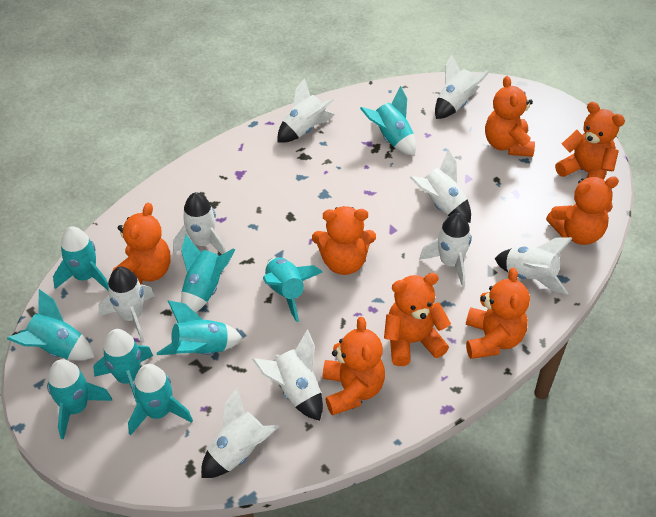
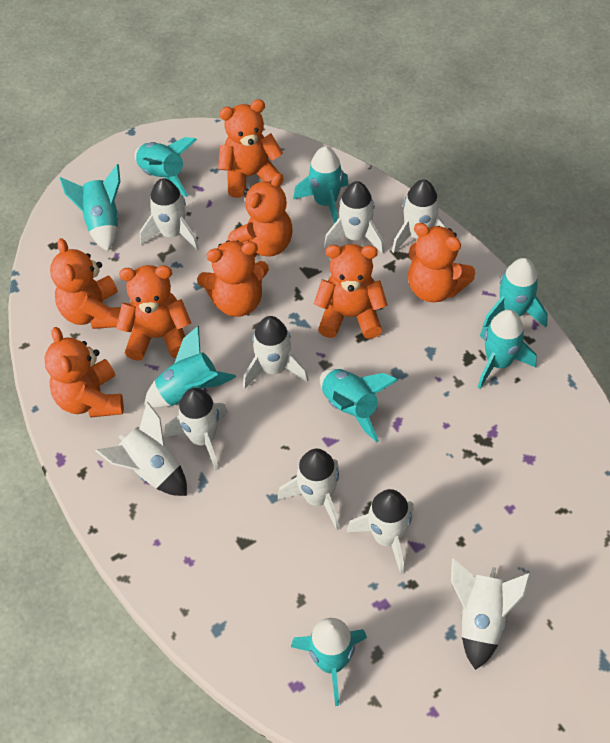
turquoise rocket: 9 -> 8

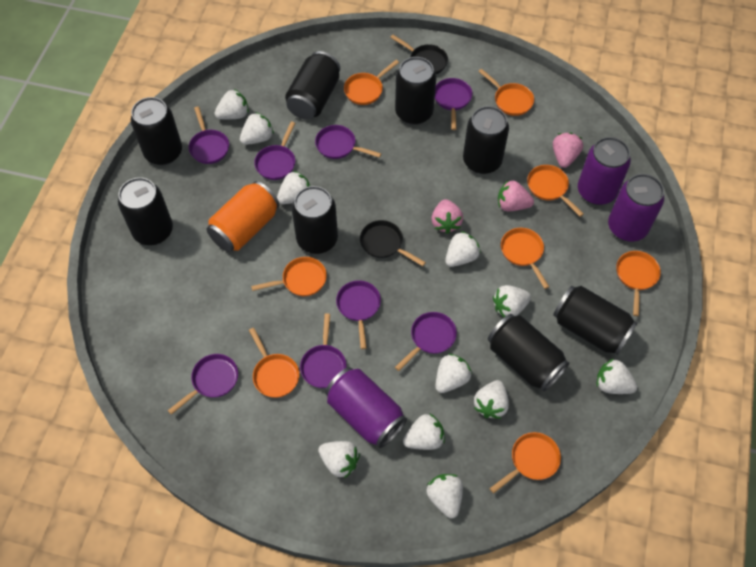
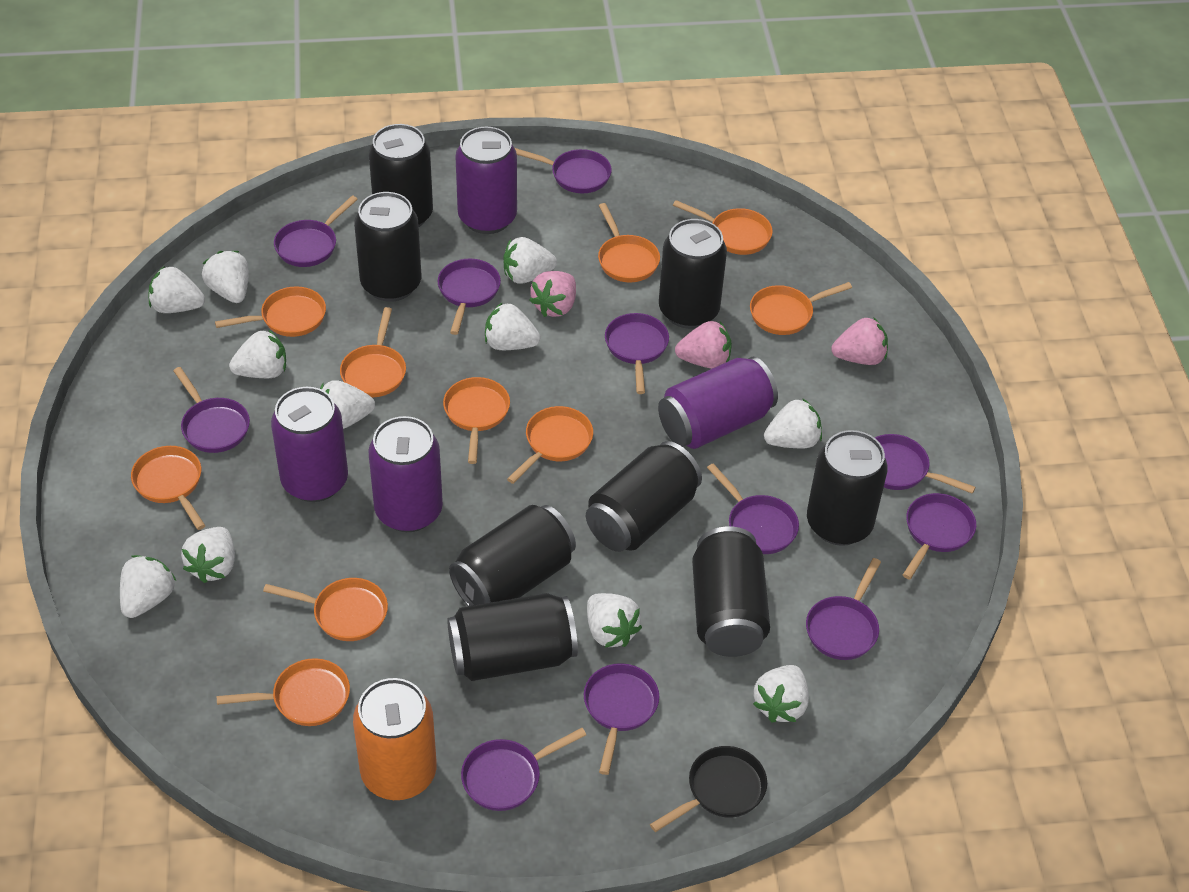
black pan: 2 -> 1
orange pan: 8 -> 10
purple can: 3 -> 4
purple pan: 8 -> 11

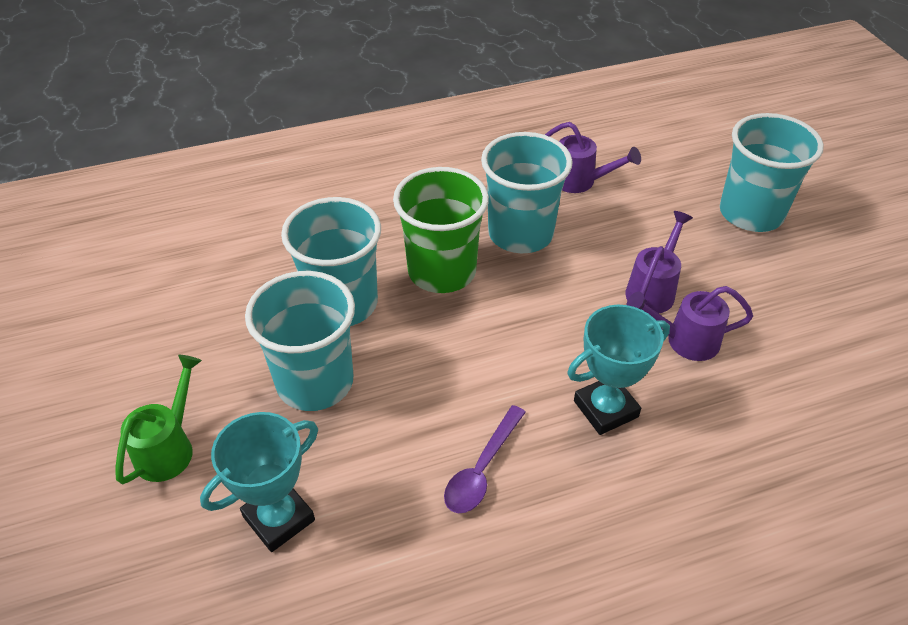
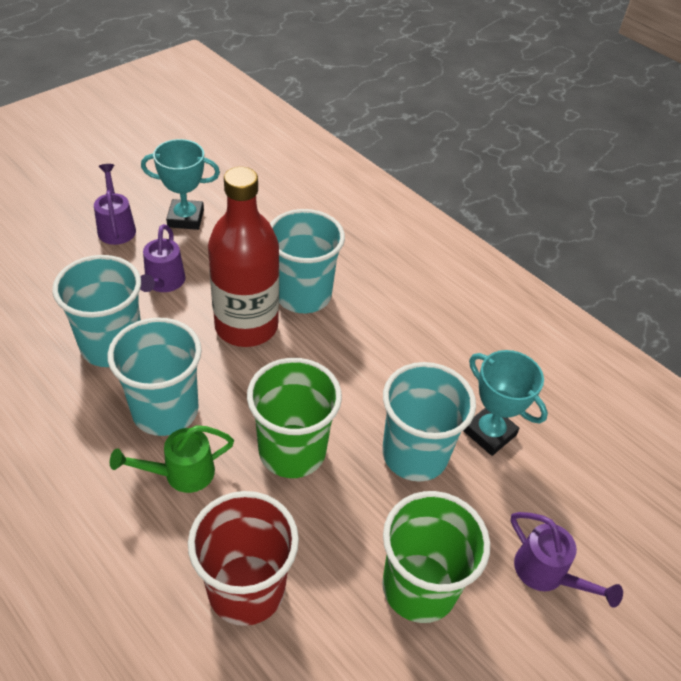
green cup: 1 -> 2
purple spoon: 1 -> 0
red bottle: 0 -> 1
red cup: 0 -> 1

### Problem statement
Each entry is to be transcribed verbatim, and any picture in it is to be skipped.

### Exercise output
turquoise rocket: 9 -> 8

black pan: 2 -> 1
orange pan: 8 -> 10
purple can: 3 -> 4
purple pan: 8 -> 11

green cup: 1 -> 2
purple spoon: 1 -> 0
red bottle: 0 -> 1
red cup: 0 -> 1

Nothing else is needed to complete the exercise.